** Opening STORED DATA block **

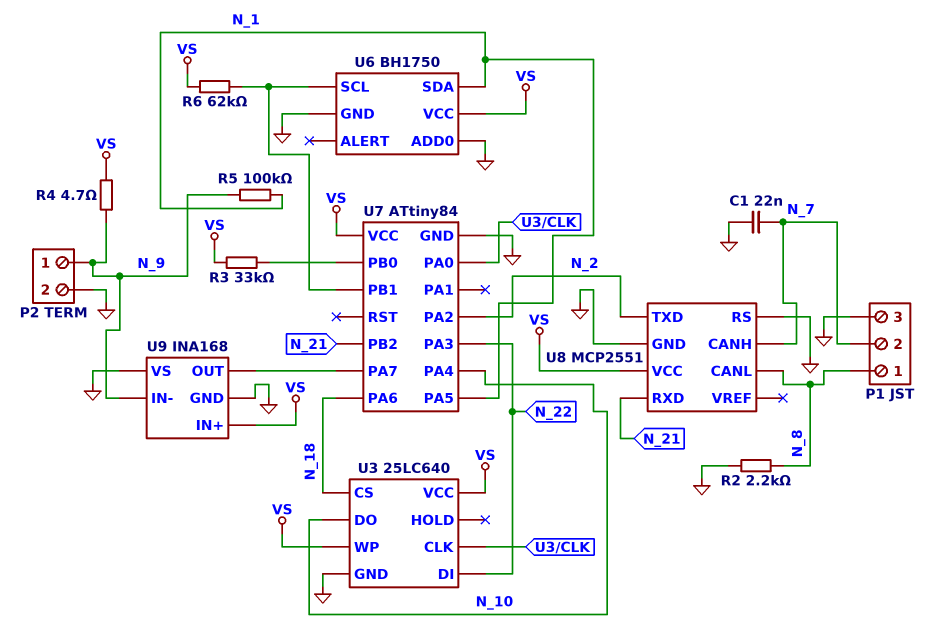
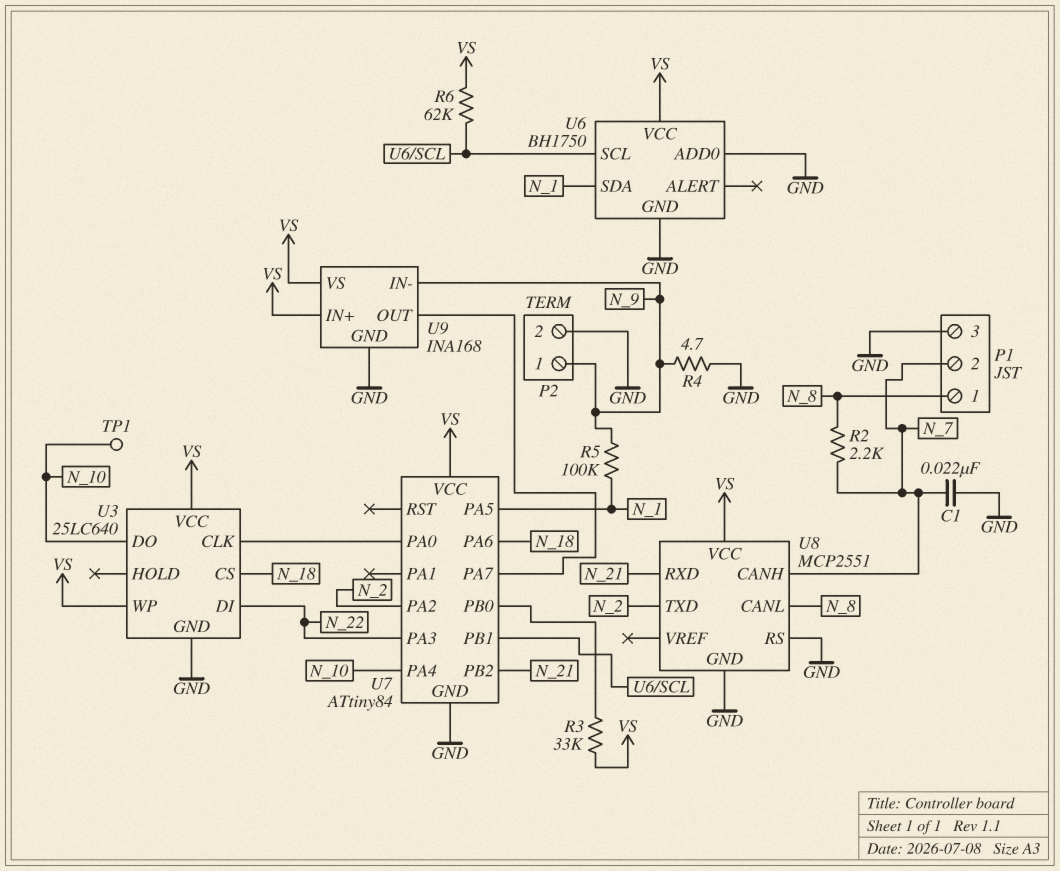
R2: 2.2k (GND, N_8) -> 2.2k (N_7, N_8)
R4: 4.7 (N_9, VS) -> 4.7 (GND, N_9)
TP1: none -> test point (N_10)
U9 pin VS: GND -> VS

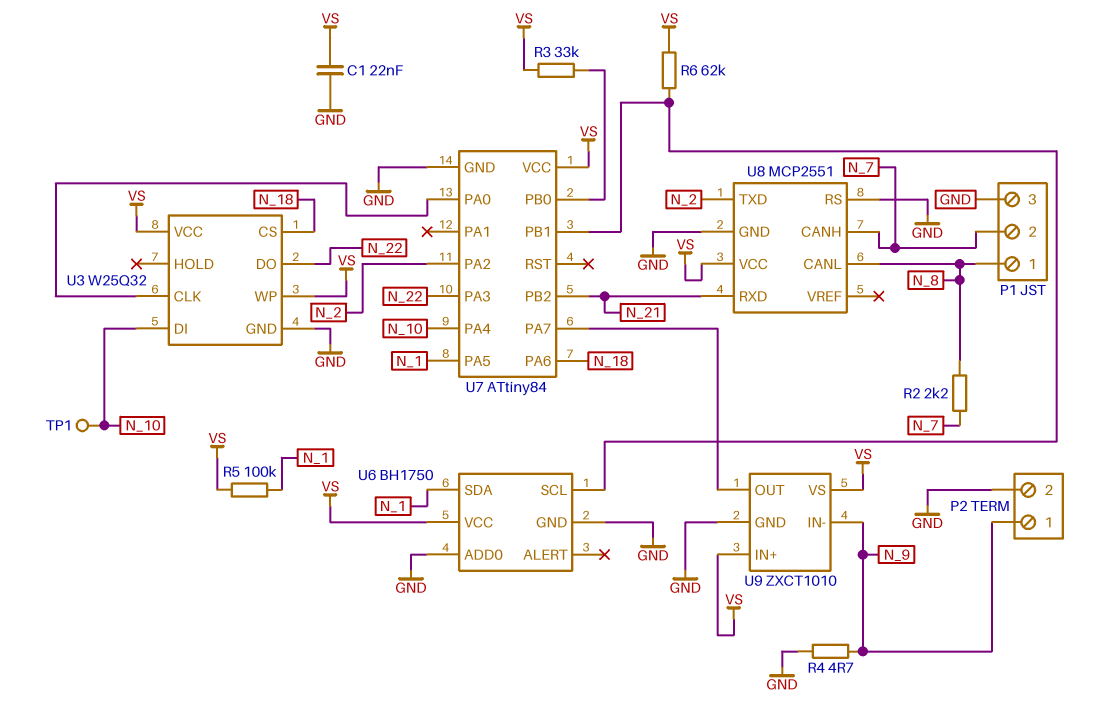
C1: 22nF (GND, N_7) -> 22nF (GND, VS)
R5: 100k (N_1, N_9) -> 100k (N_1, VS)
U3: 25LC640 -> W25Q32
U3 pin DI: N_22 -> N_10
U3 pin DO: N_10 -> N_22
U9: INA168 -> ZXCT1010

** Closing STORED DATA block **

Copy the entries above faithfully and omit every image.

R2: 2.2k (GND, N_8) -> 2.2k (N_7, N_8)
R4: 4.7 (N_9, VS) -> 4.7 (GND, N_9)
TP1: none -> test point (N_10)
U9 pin VS: GND -> VS

C1: 22nF (GND, N_7) -> 22nF (GND, VS)
R5: 100k (N_1, N_9) -> 100k (N_1, VS)
U3: 25LC640 -> W25Q32
U3 pin DI: N_22 -> N_10
U3 pin DO: N_10 -> N_22
U9: INA168 -> ZXCT1010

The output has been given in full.